Nothing but the lines below from the one with "rugusu (purple) (1st" through the one with "rogopafen (black) (1st from left);" should be output, each exactly as given, and no pictures.

- [Entries supplied]:
^^^^^^^^
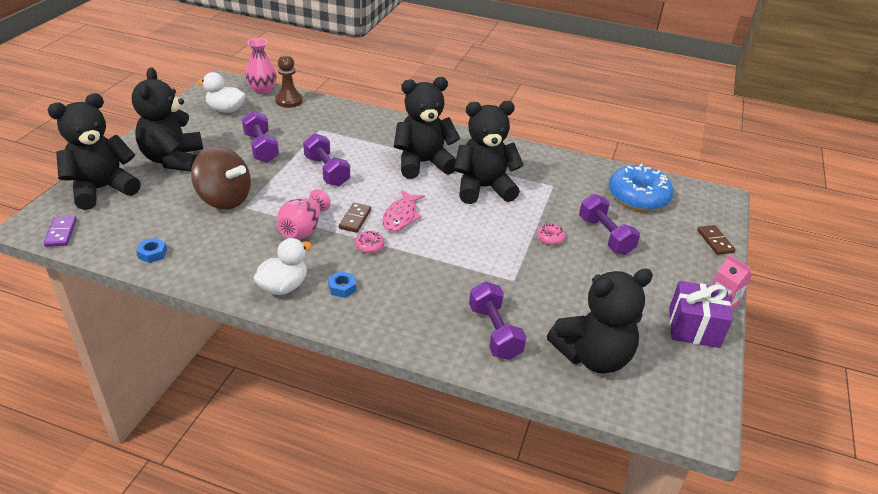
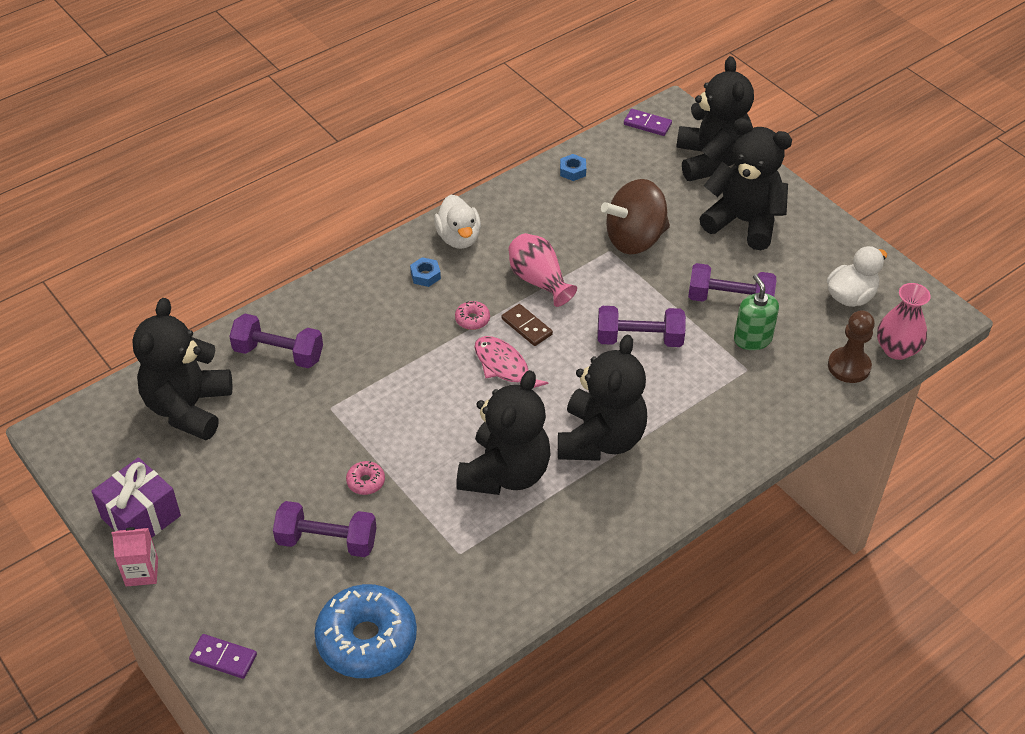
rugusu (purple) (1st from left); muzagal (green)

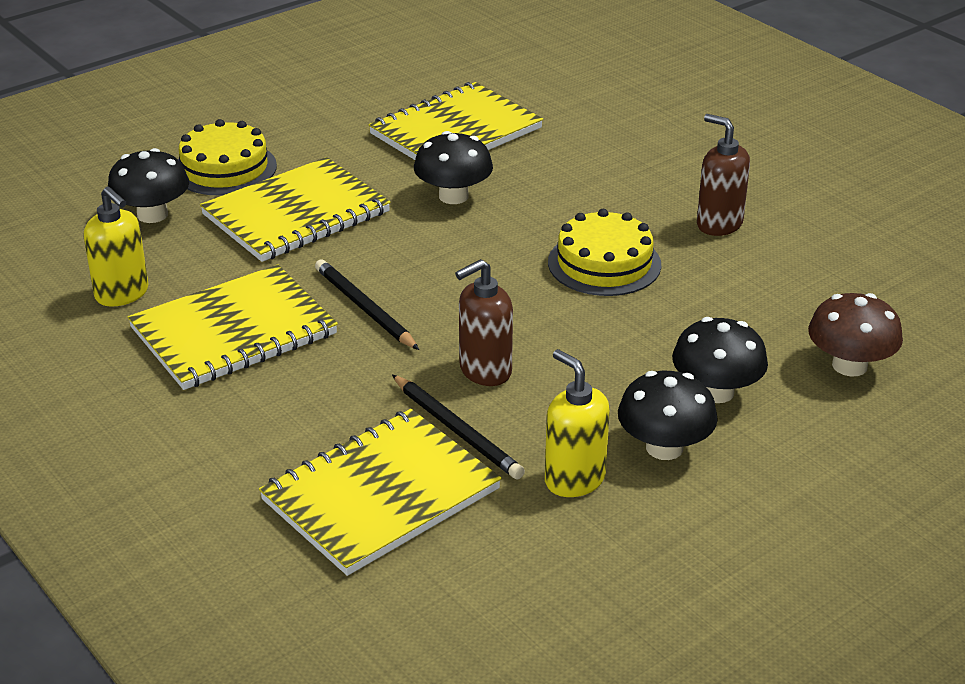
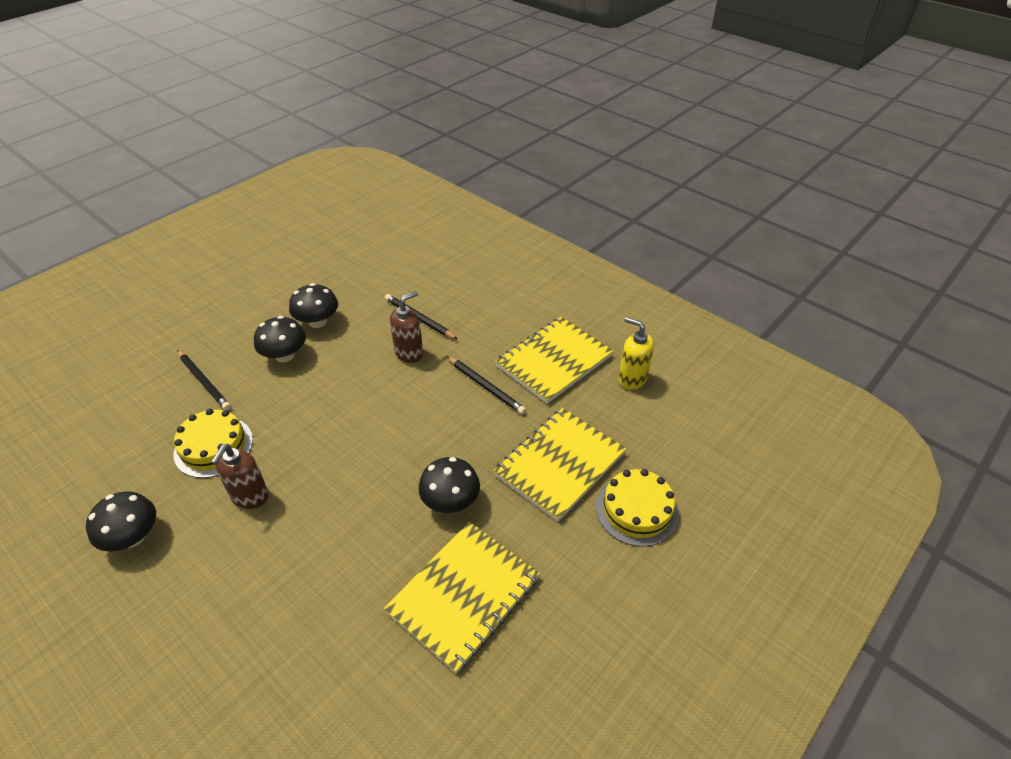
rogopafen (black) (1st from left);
^^^^^^^^
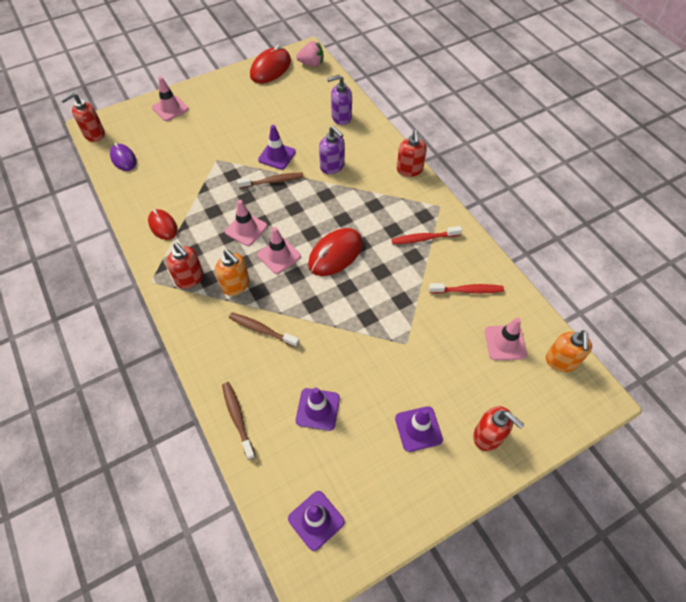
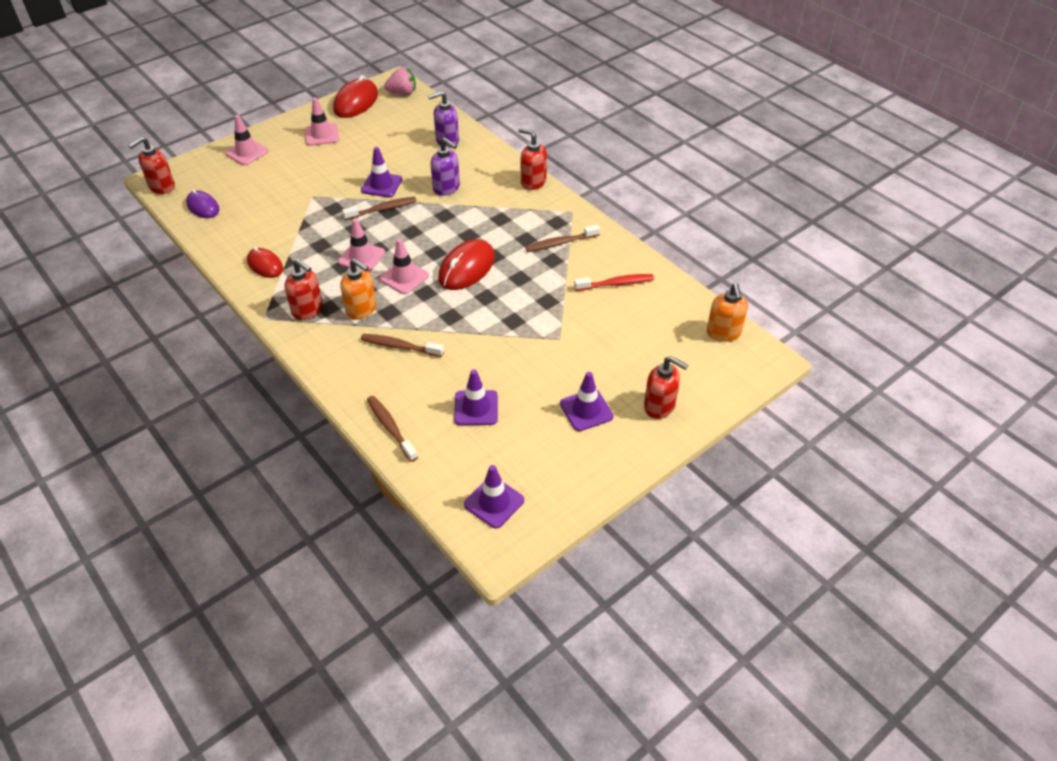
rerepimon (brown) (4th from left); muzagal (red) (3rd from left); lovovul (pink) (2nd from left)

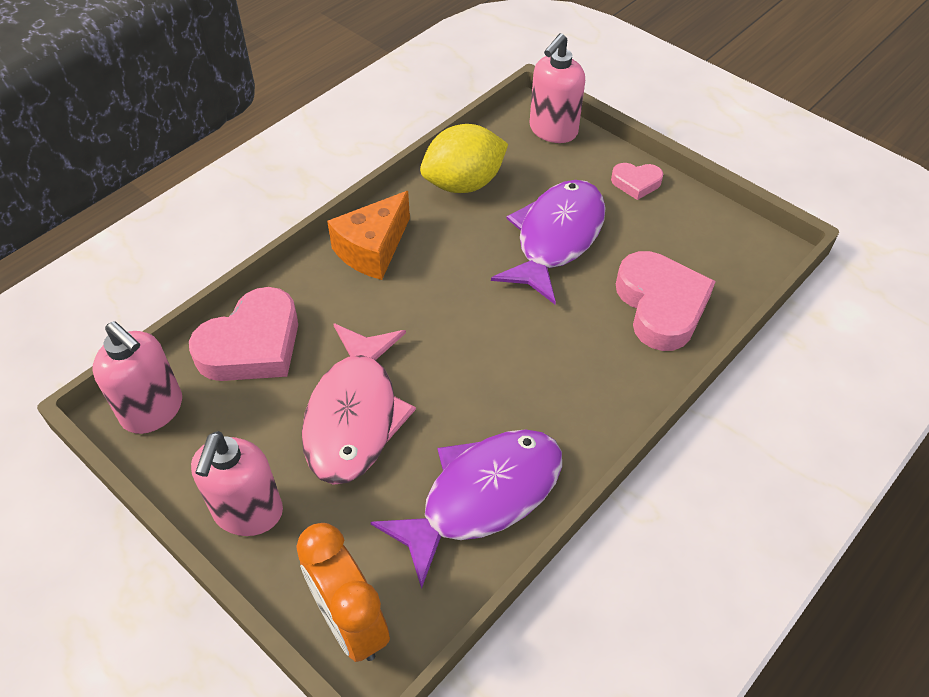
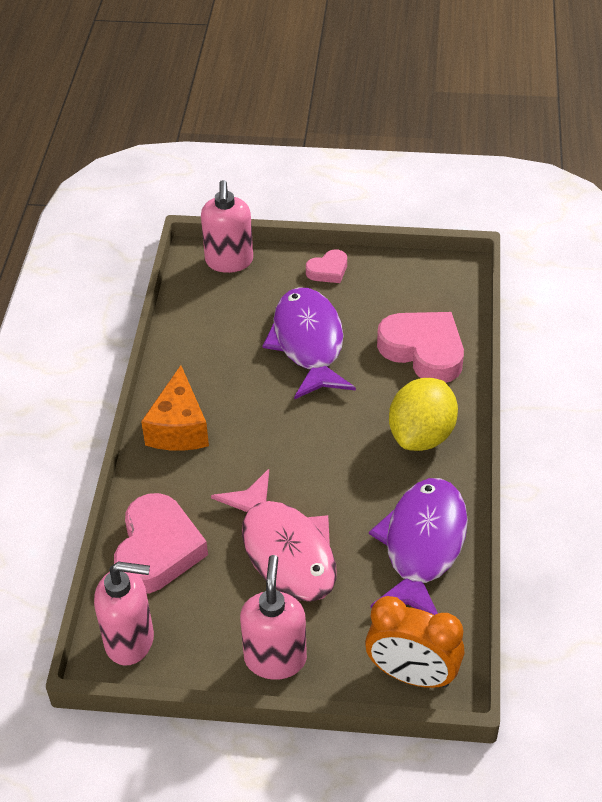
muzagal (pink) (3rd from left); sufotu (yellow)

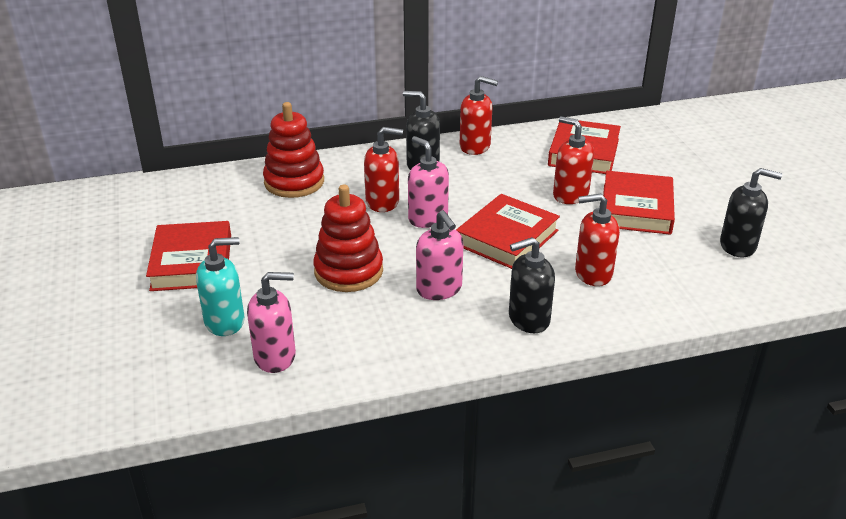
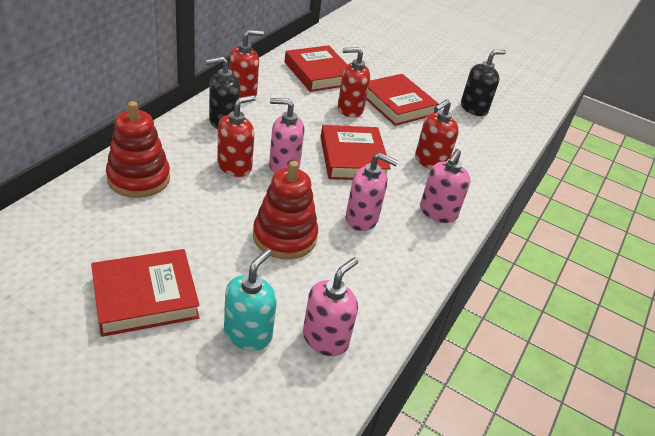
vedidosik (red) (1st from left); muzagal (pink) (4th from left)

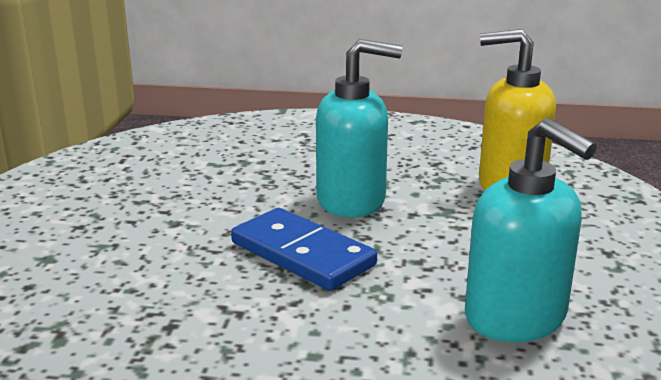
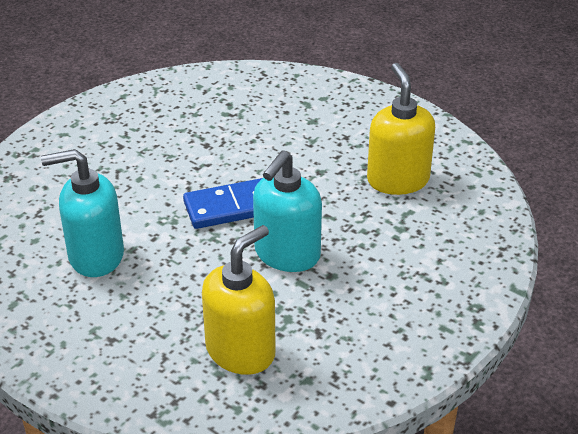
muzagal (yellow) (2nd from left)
^^^^^^^^
- [Answer to this problem]:
rugusu (purple) (1st from left); muzagal (green)

rogopafen (black) (1st from left);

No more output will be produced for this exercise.